### What the task asks
Write the entries below out again exactly; any picture in them stays out.

Coordinate-based object records:
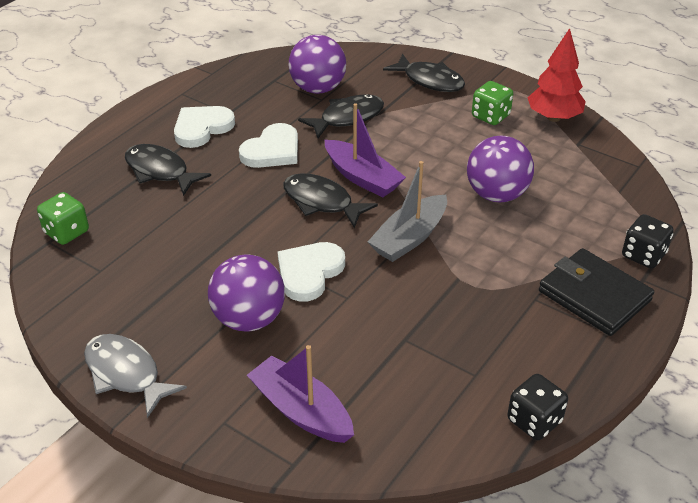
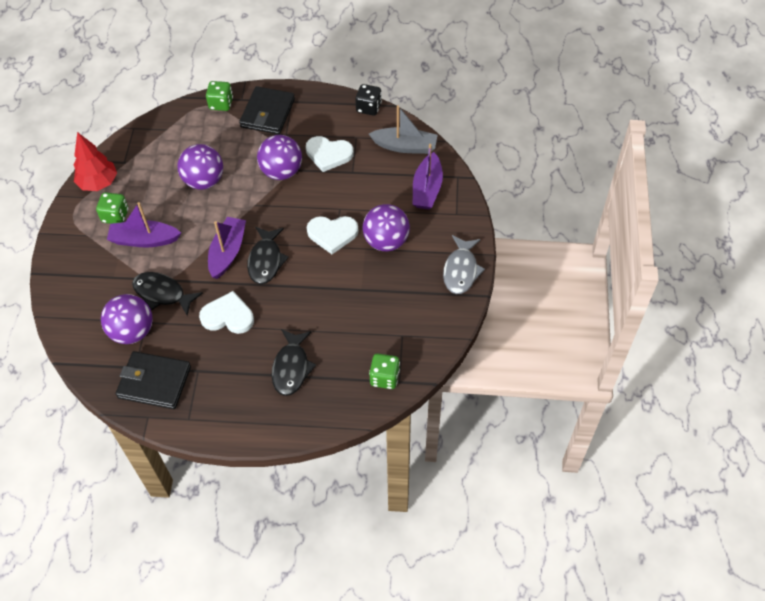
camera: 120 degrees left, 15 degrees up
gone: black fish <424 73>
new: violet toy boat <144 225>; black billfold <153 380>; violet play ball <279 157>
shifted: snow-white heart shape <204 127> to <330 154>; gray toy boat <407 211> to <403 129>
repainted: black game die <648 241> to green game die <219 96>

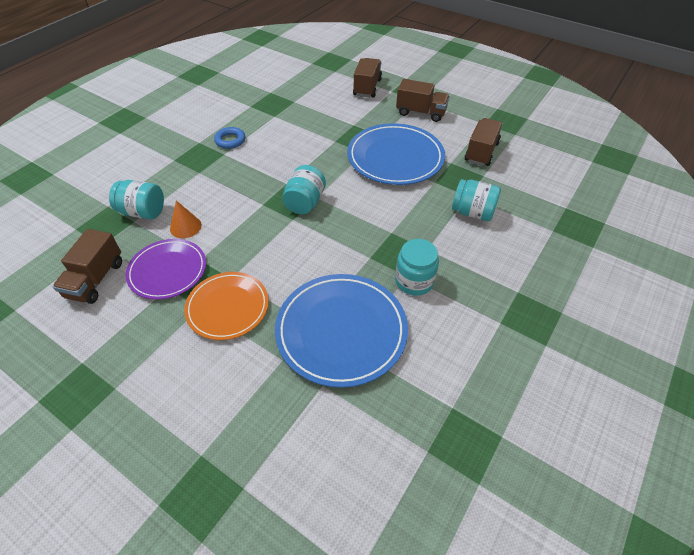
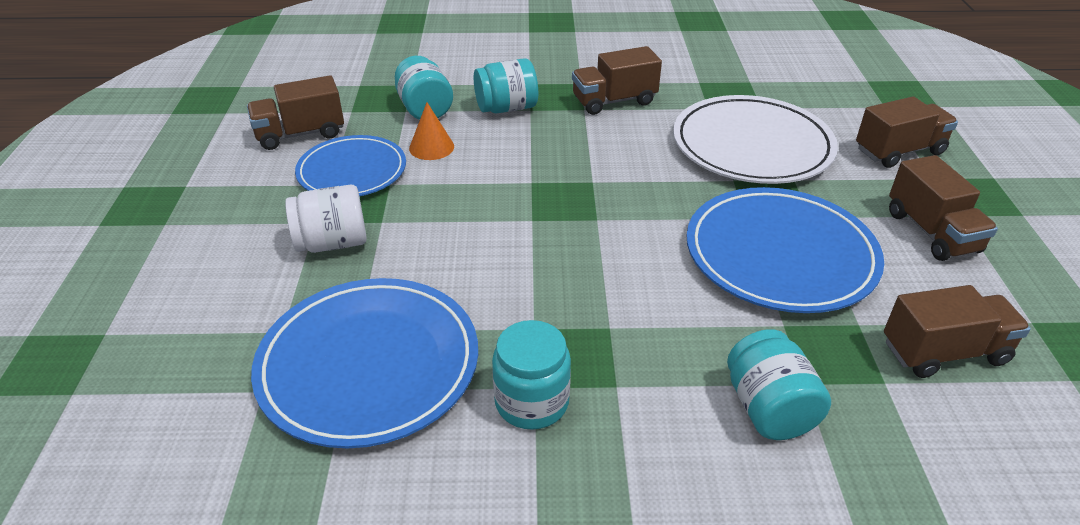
camera: 55 degrees right, 10 degrees down
new: snow-white flat dish <755 139>
shifted: teal preserve jar <304 189> to <506 85>
swapped: orange flat dish <226 306> to snow-white preserve jar <326 218>; blue hoop <229 138> to russet truck <617 80>
repainted: violet flat dish <165 269> to blue flat dish <350 165>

### Task solution
camera: 120 degrees left, 15 degrees up
gone: black fish <424 73>
new: violet toy boat <144 225>; black billfold <153 380>; violet play ball <279 157>
shifted: snow-white heart shape <204 127> to <330 154>; gray toy boat <407 211> to <403 129>
repainted: black game die <648 241> to green game die <219 96>

camera: 55 degrees right, 10 degrees down
new: snow-white flat dish <755 139>
shifted: teal preserve jar <304 189> to <506 85>
swapped: orange flat dish <226 306> to snow-white preserve jar <326 218>; blue hoop <229 138> to russet truck <617 80>
repainted: violet flat dish <165 269> to blue flat dish <350 165>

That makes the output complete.